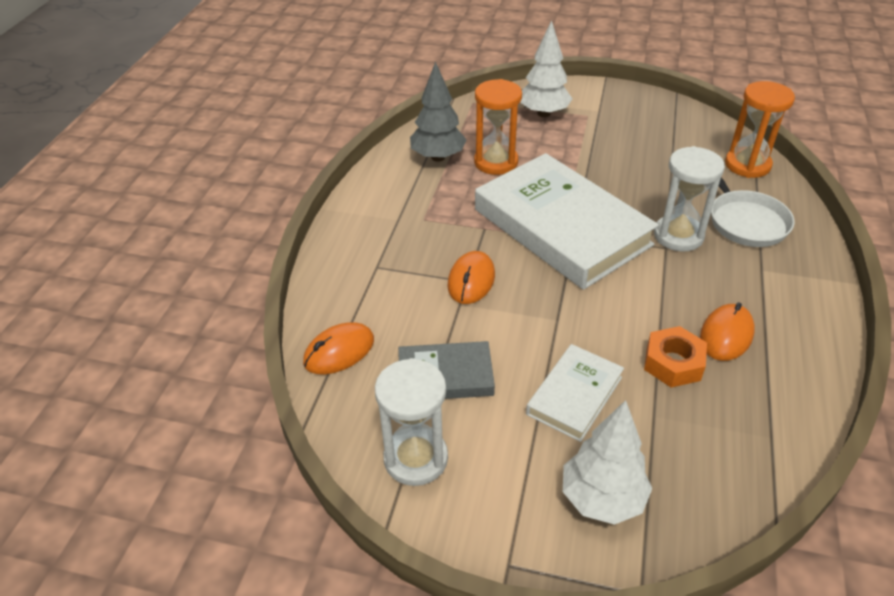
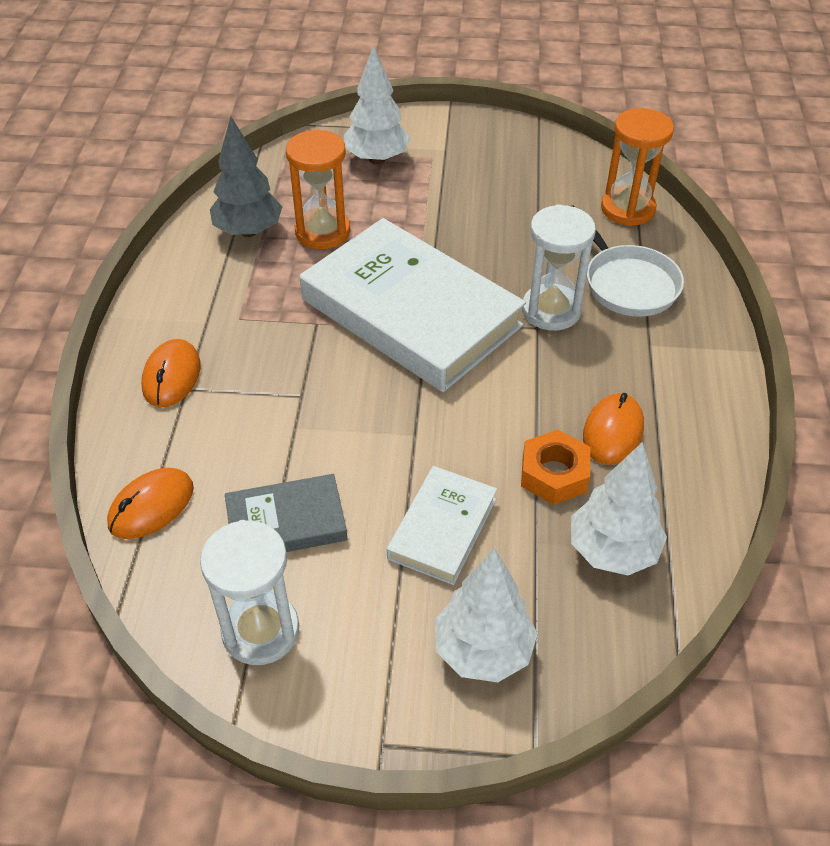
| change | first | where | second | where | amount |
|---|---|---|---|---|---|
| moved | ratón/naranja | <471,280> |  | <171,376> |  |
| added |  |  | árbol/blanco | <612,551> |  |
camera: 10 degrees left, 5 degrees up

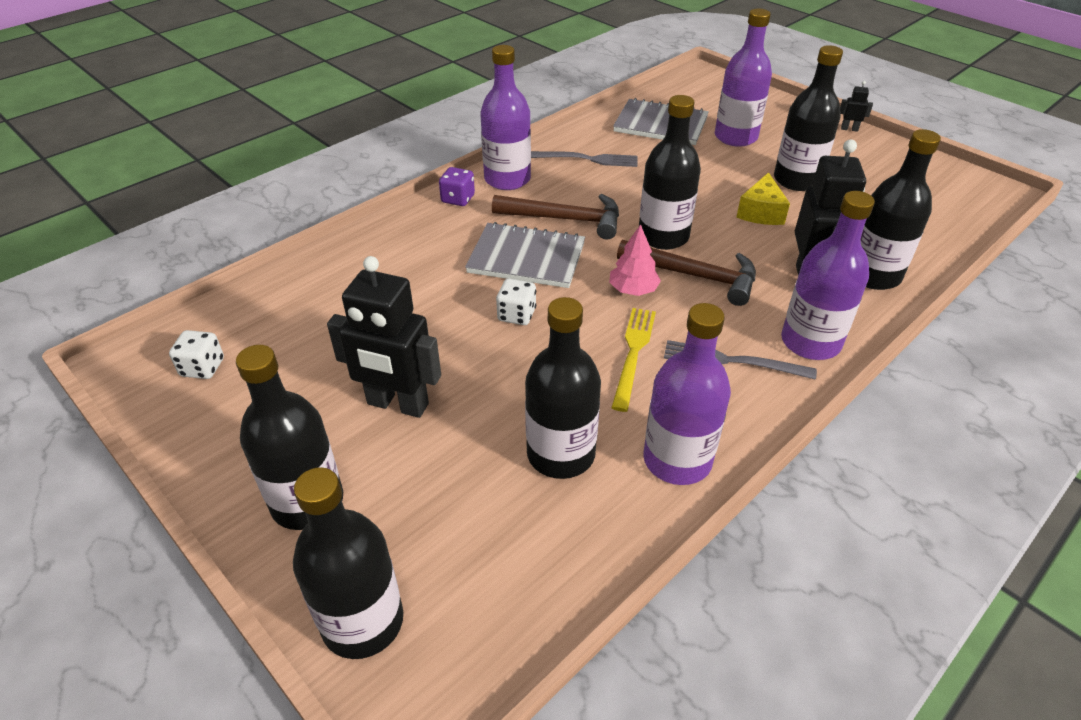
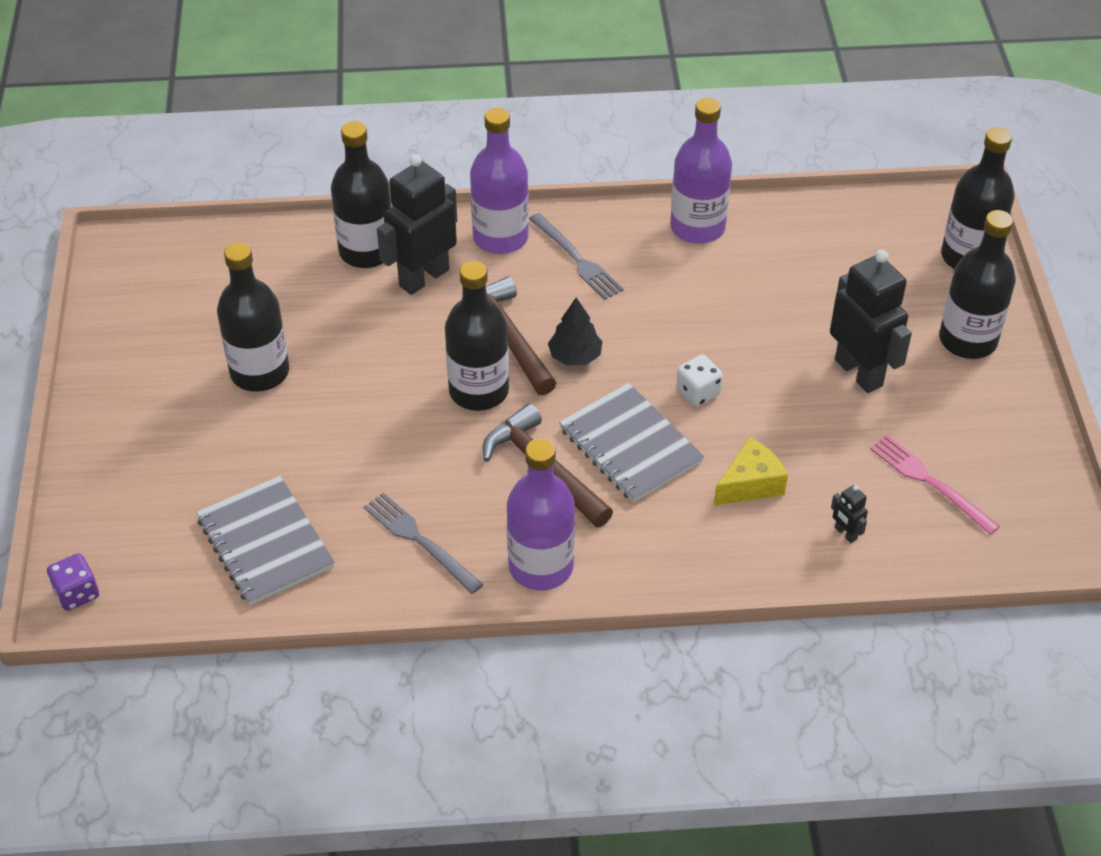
| change | first | where | second | where | amount |
|---|---|---|---|---|---|
| moved | dado/morado | <458,199> |  | <77,593> |  |
| recoloured | árbol/rosa | <633,290> | árbol/negro | <575,356> |  |
| moved | queso/amarillo | <761,212> |  | <750,484> |  |
| moved | robot/negro | <849,129> |  | <845,533> |  |
| added |  |  | tenedor/rosa | <930,482> |  |
| removed | dado/blanco | <202,368> |  |  |  |
| removed | botella/negro | <561,454> |  |  |  |
| removed | tenedor/amarillo | <633,354> |  |  |  |
| removed | botella/morado | <735,137> |  |  |  |
camera: 140 degrees left, 5 degrees up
* * * * * * * * *
* What needs to be done
From the first line to the last, output the data exactly, without the pictures.

* Exercise response
| change | first | where | second | where | amount |
|---|---|---|---|---|---|
| moved | ratón/naranja | <471,280> |  | <171,376> |  |
| added |  |  | árbol/blanco | <612,551> |  |
camera: 10 degrees left, 5 degrees up

| change | first | where | second | where | amount |
|---|---|---|---|---|---|
| moved | dado/morado | <458,199> |  | <77,593> |  |
| recoloured | árbol/rosa | <633,290> | árbol/negro | <575,356> |  |
| moved | queso/amarillo | <761,212> |  | <750,484> |  |
| moved | robot/negro | <849,129> |  | <845,533> |  |
| added |  |  | tenedor/rosa | <930,482> |  |
| removed | dado/blanco | <202,368> |  |  |  |
| removed | botella/negro | <561,454> |  |  |  |
| removed | tenedor/amarillo | <633,354> |  |  |  |
| removed | botella/morado | <735,137> |  |  |  |
camera: 140 degrees left, 5 degrees up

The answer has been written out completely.